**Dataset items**
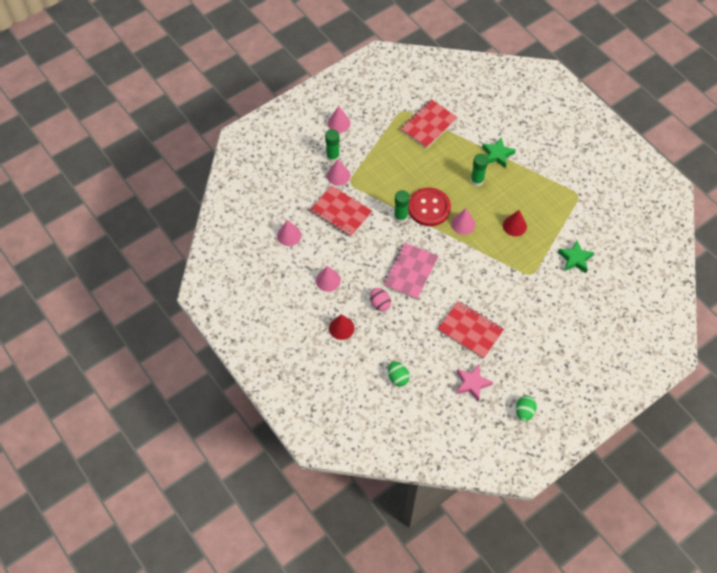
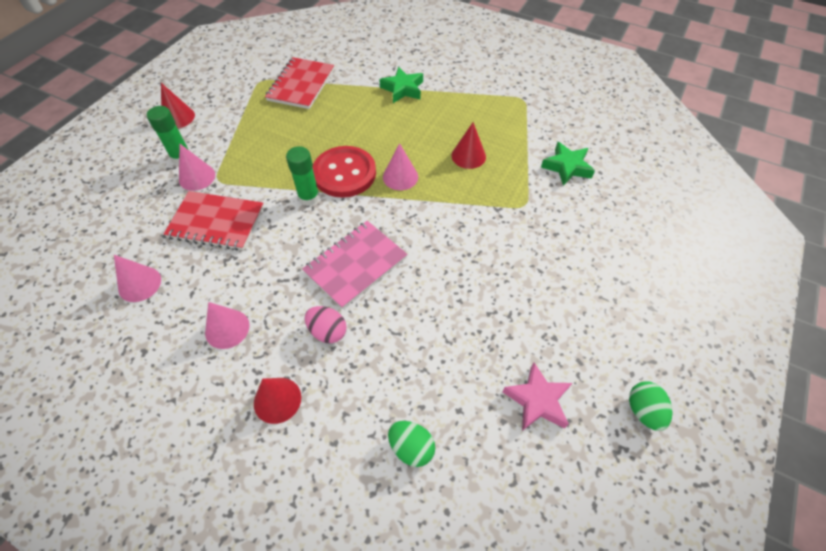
camera: 25 degrees left, 5 degrees down
(339, 123) = (178, 117): pink cone -> red cone
(410, 272) = (355, 265): pink notebook -> pink notebook turned 45 degrees clockwise
(470, 330) = (487, 315): red notebook -> none
(477, 180) = (392, 123): green glue stick -> none

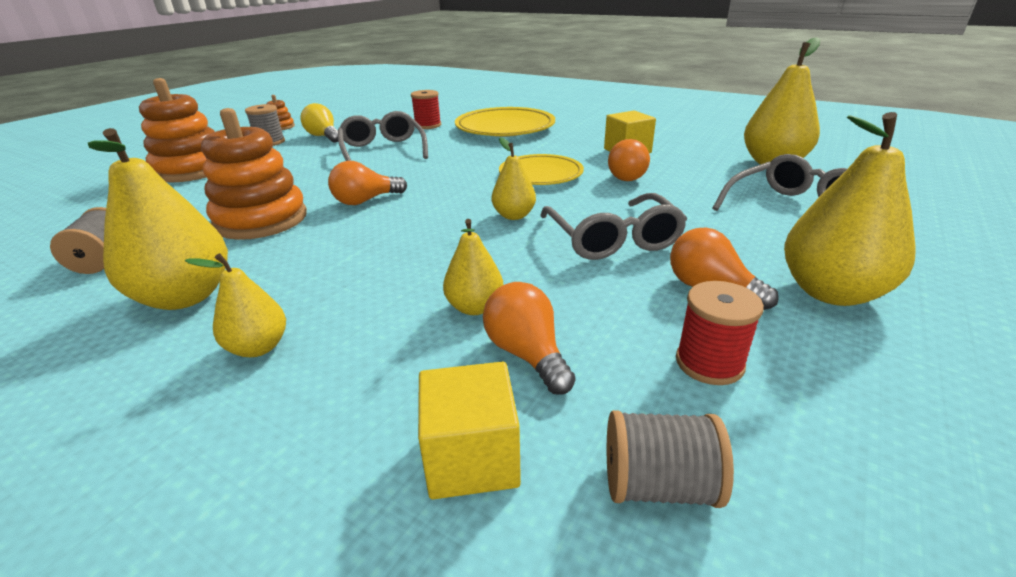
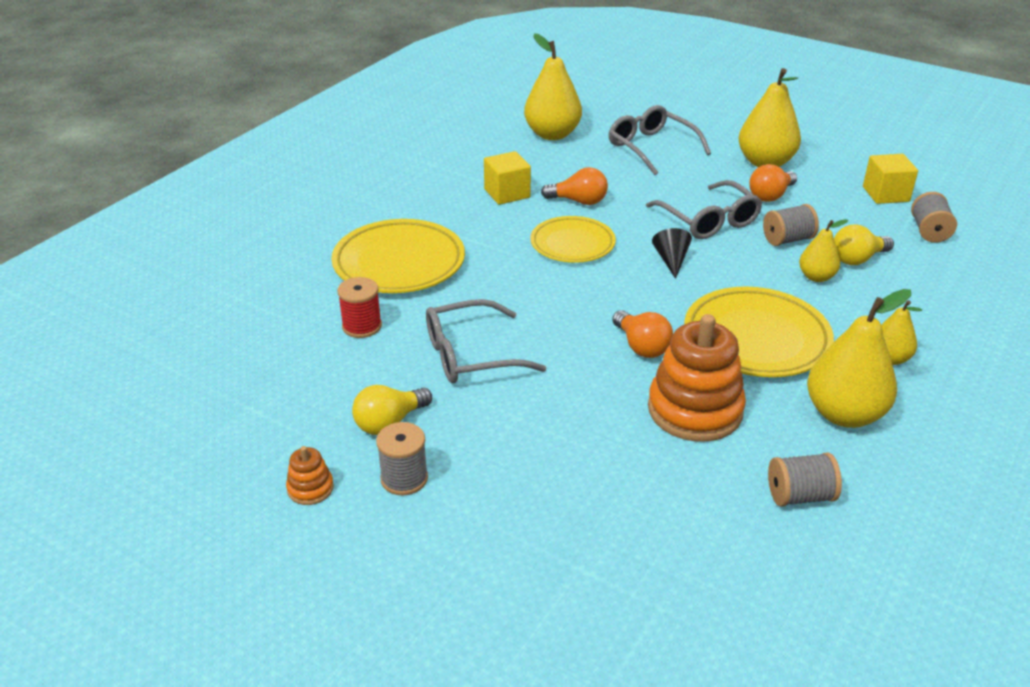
camera: 90 degrees left, 5 degrees up
(192, 170) = (529, 529): orange stacking toy -> none
(351, 254) = (756, 338): none -> yellow plate
(471, 458) = (937, 275): yellow cube -> yellow cube (885, 194)
(514, 216) = (671, 260): yellow pear -> black cone
(527, 354) = (857, 259): orange light bulb -> yellow light bulb
(576, 292) = (787, 239): none -> grey spool
(612, 238) = (708, 220): grey glasses -> grey glasses turned 75 degrees clockwise
(709, 363) = (844, 208): red spool -> none

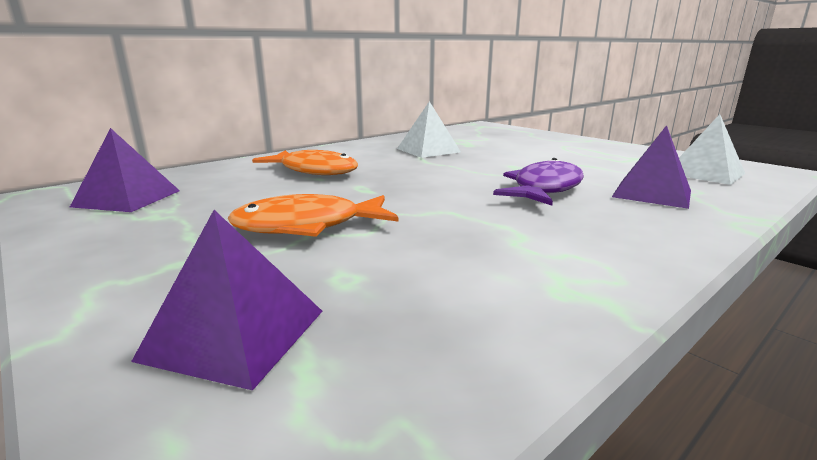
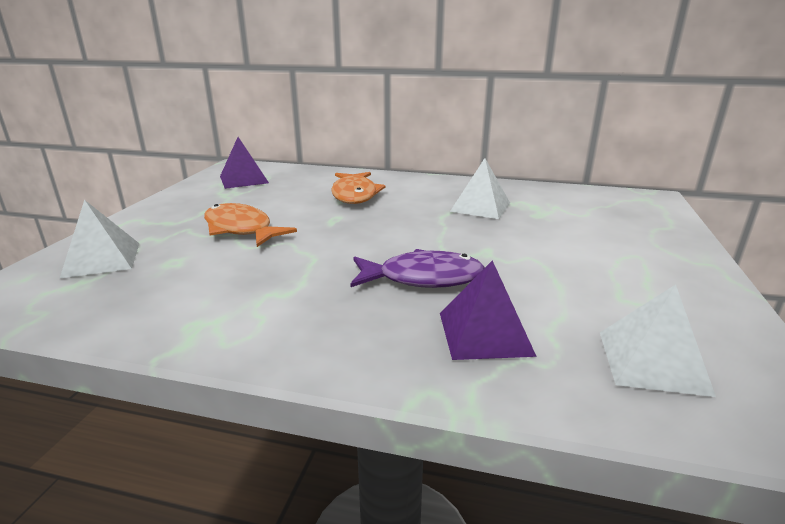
camera: 55 degrees right, 5 degrees up
(234, 334) = (102, 259): purple pyramid -> white pyramid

**AIM OF THE TASK**
Collect the lines of the data that carry the word "camera".

**SOLUTION TO THIS PROBLEM**
camera: 25 degrees left, 5 degrees down
camera: 90 degrees left, 5 degrees up
camera: 55 degrees right, 5 degrees up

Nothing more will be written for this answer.